> **Task prompt**
Find the line with "first_place: [217, 657, 88, 80]" in the entries below, then reproduce it and every line after it down to and including the line with "second_place: [343, 236, 54, 89]", exactly.

> **Task inputs**
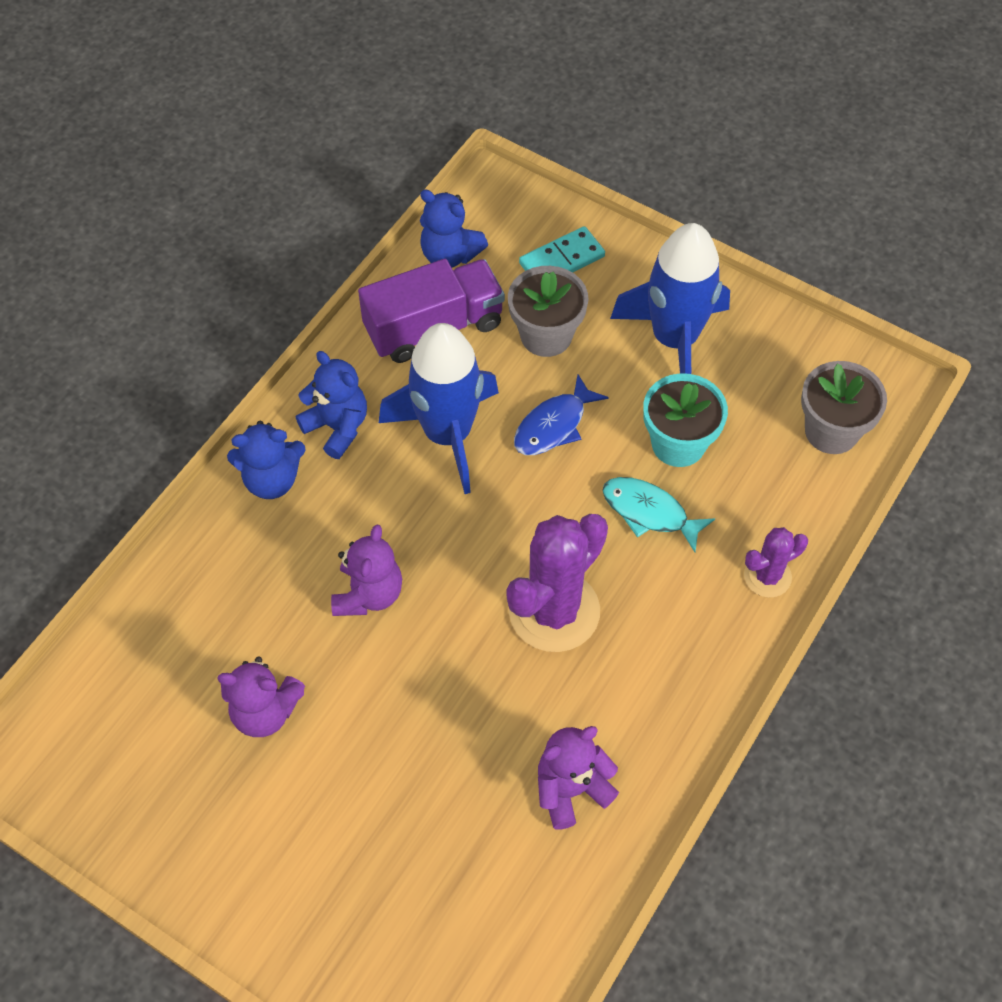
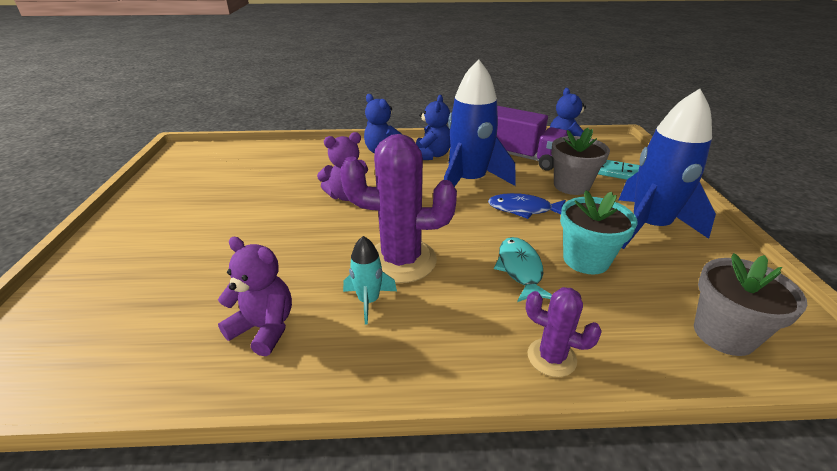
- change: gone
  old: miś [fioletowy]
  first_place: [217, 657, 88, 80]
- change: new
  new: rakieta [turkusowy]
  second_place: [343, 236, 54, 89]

* * *

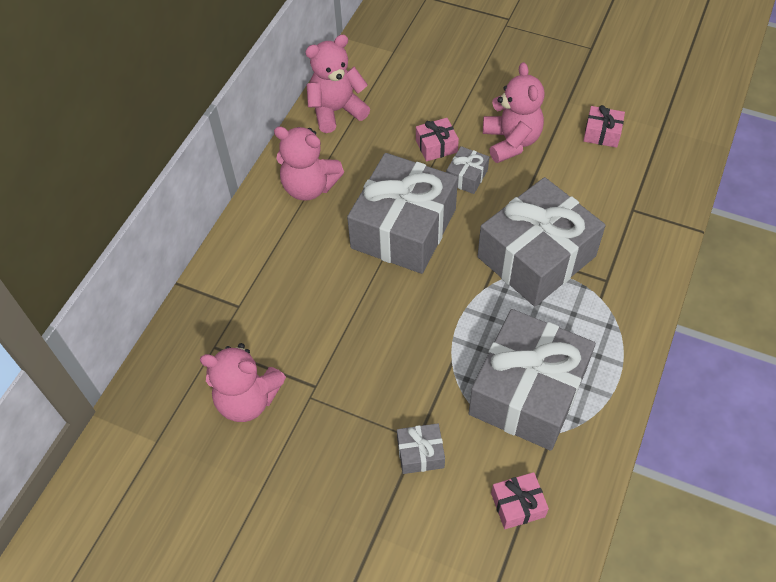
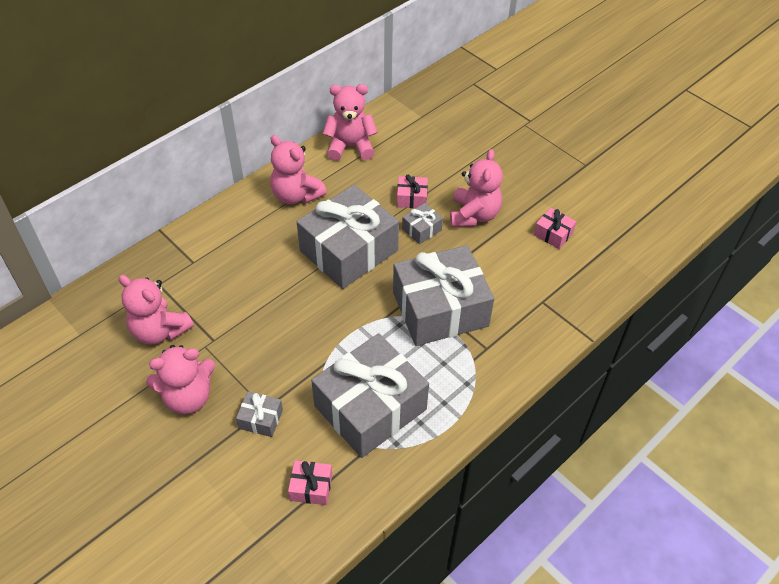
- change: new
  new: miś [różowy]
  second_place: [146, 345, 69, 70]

> **Reply to the task**
  first_place: [217, 657, 88, 80]
- change: new
  new: rakieta [turkusowy]
  second_place: [343, 236, 54, 89]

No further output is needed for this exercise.